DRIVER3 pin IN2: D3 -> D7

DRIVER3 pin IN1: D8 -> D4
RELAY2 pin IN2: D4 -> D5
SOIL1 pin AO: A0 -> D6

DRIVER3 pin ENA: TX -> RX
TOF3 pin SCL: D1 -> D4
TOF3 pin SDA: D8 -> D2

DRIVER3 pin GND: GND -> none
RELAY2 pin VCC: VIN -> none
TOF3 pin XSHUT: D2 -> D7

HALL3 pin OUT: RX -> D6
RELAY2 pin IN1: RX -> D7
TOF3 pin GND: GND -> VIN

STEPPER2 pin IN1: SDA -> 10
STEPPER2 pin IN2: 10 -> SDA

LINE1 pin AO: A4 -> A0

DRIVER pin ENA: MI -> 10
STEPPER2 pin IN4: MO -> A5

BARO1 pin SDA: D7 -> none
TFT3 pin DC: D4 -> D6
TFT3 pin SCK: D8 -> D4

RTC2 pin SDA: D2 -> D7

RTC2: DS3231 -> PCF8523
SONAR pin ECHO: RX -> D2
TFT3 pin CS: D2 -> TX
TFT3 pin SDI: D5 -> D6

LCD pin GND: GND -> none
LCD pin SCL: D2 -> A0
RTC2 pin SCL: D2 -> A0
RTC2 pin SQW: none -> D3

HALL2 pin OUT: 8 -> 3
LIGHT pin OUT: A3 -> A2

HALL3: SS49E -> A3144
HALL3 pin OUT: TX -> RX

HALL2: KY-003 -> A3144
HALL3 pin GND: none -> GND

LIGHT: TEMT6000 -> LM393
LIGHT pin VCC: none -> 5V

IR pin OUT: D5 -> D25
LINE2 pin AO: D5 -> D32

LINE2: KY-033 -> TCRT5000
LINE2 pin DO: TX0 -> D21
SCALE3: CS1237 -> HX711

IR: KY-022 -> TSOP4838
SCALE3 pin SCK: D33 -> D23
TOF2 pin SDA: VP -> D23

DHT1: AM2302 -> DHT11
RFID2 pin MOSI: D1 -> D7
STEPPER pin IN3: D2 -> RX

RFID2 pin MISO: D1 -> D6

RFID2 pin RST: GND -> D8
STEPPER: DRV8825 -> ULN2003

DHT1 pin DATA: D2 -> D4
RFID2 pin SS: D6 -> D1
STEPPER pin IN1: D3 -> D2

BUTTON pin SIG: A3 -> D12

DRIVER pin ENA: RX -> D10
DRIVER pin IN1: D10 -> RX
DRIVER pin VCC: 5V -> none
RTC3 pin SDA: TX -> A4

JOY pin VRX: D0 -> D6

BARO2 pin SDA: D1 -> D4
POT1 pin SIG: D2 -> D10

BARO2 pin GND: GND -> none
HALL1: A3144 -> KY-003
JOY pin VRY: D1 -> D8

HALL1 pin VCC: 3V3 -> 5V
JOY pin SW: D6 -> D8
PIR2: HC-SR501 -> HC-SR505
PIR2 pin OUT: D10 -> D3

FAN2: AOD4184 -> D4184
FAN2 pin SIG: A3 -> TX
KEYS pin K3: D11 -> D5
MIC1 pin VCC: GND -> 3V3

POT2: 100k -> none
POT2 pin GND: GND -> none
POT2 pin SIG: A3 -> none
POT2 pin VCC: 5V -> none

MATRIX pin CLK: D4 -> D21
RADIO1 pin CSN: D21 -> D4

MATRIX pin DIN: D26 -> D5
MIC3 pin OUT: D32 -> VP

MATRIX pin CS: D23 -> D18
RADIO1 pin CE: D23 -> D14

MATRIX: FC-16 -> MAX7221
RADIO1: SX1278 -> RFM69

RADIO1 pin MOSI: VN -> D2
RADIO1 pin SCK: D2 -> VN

:::

WHAT TO DO: In the listing above, find the line with "MIC1 pin VCC: GND -> 3V3" and the line with "RADIO1 pin CE: D23 -> D14"; output exactly those lines and all lines between them.

SOLUTION TO THE PROBLEM:
MIC1 pin VCC: GND -> 3V3

POT2: 100k -> none
POT2 pin GND: GND -> none
POT2 pin SIG: A3 -> none
POT2 pin VCC: 5V -> none

MATRIX pin CLK: D4 -> D21
RADIO1 pin CSN: D21 -> D4

MATRIX pin DIN: D26 -> D5
MIC3 pin OUT: D32 -> VP

MATRIX pin CS: D23 -> D18
RADIO1 pin CE: D23 -> D14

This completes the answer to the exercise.